─── DATA RECORDS ───
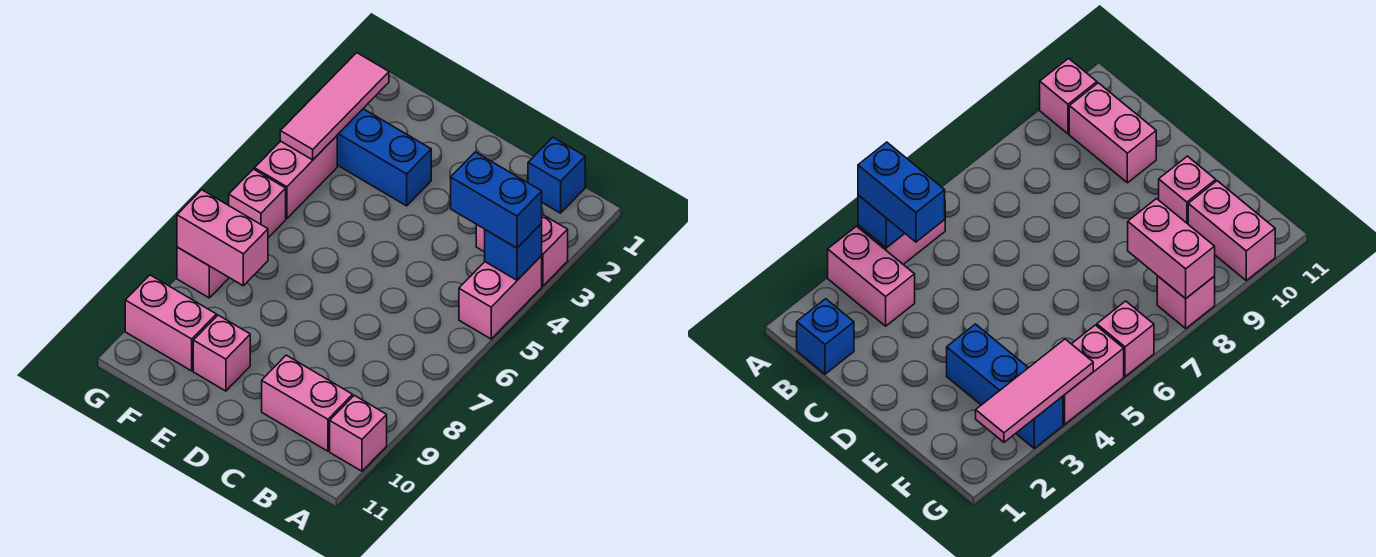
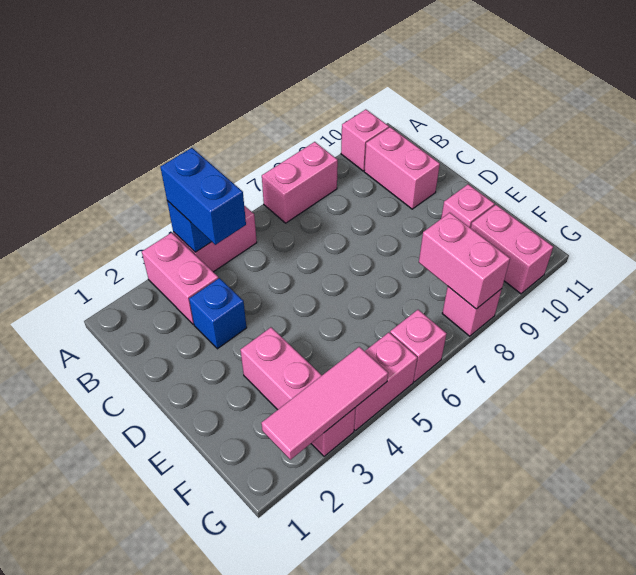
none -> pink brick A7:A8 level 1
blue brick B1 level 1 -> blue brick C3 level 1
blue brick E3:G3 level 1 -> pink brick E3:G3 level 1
───
─── DATA RECORDS ───
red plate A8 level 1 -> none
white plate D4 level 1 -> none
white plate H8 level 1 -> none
───
● WHAT TO WORK ON
The lines to extract from the data above begin with the line containing "white plate D4 level 1 -> none" and end with the line containing "white plate H8 level 1 -> none". Extract them exactly, including both.

● PROBLEM SOLUTION
white plate D4 level 1 -> none
white plate H8 level 1 -> none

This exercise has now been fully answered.